Entries from a dataset
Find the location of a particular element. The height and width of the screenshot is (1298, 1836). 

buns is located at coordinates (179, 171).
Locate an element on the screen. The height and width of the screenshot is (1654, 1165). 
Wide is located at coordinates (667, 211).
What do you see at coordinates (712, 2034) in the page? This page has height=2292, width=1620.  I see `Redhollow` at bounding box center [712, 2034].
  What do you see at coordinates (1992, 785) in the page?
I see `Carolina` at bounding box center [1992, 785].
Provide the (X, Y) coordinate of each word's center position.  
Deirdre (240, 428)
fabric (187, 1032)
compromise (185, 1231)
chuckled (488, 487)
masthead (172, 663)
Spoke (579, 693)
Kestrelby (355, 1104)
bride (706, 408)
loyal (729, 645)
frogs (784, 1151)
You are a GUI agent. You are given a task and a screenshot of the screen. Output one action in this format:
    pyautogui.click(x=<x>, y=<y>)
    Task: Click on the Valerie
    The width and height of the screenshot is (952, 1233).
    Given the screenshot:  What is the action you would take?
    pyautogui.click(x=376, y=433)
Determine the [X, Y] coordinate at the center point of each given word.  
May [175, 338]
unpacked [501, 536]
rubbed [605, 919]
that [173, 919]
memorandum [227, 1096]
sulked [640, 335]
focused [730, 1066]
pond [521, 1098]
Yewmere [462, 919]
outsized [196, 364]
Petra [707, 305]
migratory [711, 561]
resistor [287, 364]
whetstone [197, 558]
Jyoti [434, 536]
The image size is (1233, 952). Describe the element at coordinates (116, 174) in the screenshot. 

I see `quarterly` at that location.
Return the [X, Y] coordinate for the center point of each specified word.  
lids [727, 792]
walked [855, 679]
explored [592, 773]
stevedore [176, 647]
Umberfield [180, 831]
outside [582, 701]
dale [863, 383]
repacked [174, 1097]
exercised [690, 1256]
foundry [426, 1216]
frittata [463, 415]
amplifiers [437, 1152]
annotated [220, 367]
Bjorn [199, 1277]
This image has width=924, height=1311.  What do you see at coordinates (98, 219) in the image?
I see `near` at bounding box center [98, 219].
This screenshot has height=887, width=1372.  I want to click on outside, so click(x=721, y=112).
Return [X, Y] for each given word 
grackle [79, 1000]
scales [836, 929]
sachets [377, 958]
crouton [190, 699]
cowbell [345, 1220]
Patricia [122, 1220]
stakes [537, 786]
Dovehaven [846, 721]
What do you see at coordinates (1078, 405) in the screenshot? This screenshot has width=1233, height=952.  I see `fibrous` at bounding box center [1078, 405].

#### What you should do
Find every line in the data above that contains the string "page", and copy each one. Matching is case-sensitive.

#### Written answer
What do you see at coordinates (712, 2034) in the page? This page has height=2292, width=1620.  I see `Redhollow` at bounding box center [712, 2034].
  What do you see at coordinates (1992, 785) in the page?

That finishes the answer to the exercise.